▸ **Supplied records**
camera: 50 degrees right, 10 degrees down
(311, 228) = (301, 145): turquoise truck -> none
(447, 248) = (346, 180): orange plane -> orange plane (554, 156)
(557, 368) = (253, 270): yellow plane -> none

--

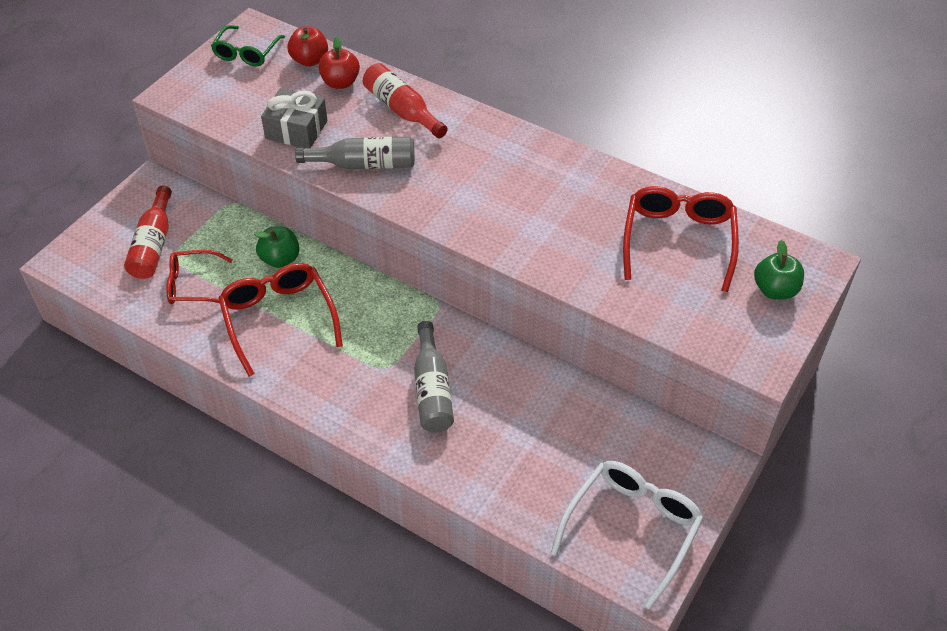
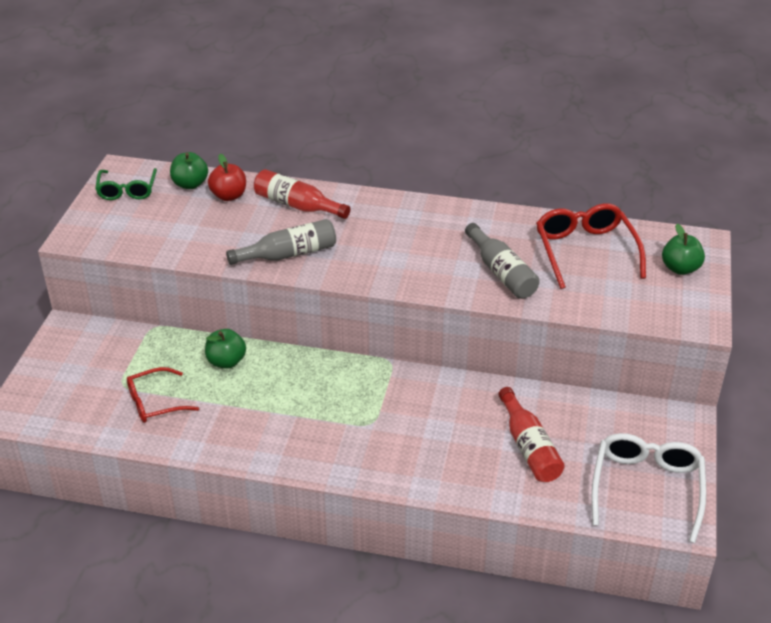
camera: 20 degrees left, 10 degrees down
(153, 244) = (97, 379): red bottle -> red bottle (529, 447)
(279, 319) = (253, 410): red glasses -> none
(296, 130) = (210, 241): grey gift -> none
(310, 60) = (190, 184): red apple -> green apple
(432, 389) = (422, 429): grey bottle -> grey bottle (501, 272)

* * *

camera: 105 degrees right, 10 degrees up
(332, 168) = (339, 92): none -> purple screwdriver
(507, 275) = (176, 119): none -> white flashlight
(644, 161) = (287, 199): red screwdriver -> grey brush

▸ **The task**
From the records above, print exactly the lines that run from the line with "(296, 130) = (210, 241): grey gift -> none" to the line with "(432, 389) = (422, 429): grey", inclusive.

▸ **Output of the task**
(296, 130) = (210, 241): grey gift -> none
(310, 60) = (190, 184): red apple -> green apple
(432, 389) = (422, 429): grey bottle -> grey bottle (501, 272)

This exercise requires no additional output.